* [Provided records]:
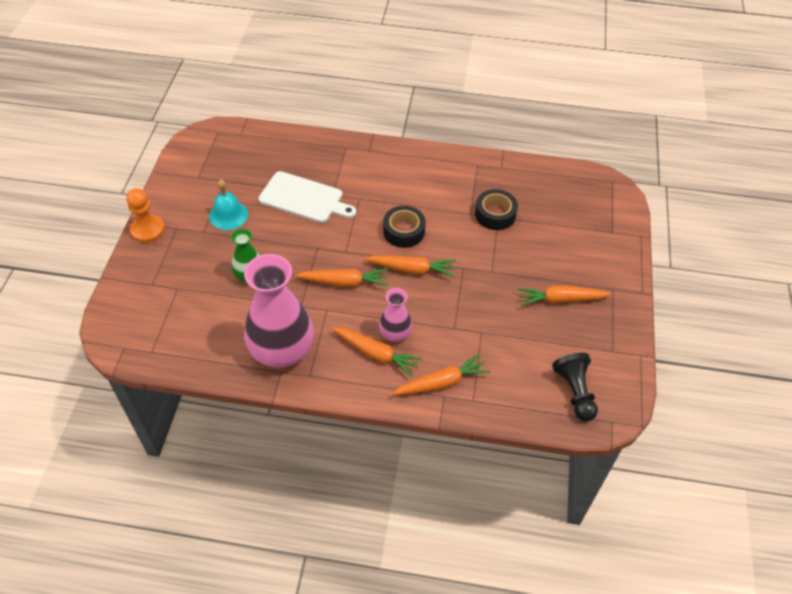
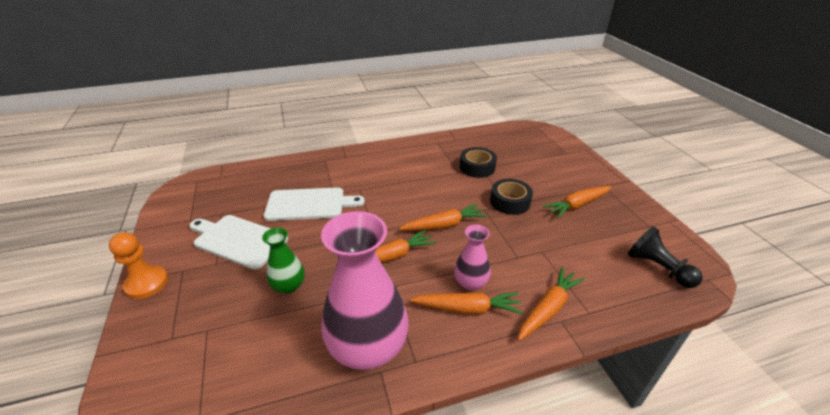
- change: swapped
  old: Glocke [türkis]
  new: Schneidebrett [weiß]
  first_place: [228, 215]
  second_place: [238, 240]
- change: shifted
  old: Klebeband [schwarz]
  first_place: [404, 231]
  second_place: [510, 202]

* [Work required]: Apart from the pictures, which are to be omitted, every record must be transcribed exactly.

* [The completed task]:
- change: swapped
  old: Glocke [türkis]
  new: Schneidebrett [weiß]
  first_place: [228, 215]
  second_place: [238, 240]
- change: shifted
  old: Klebeband [schwarz]
  first_place: [404, 231]
  second_place: [510, 202]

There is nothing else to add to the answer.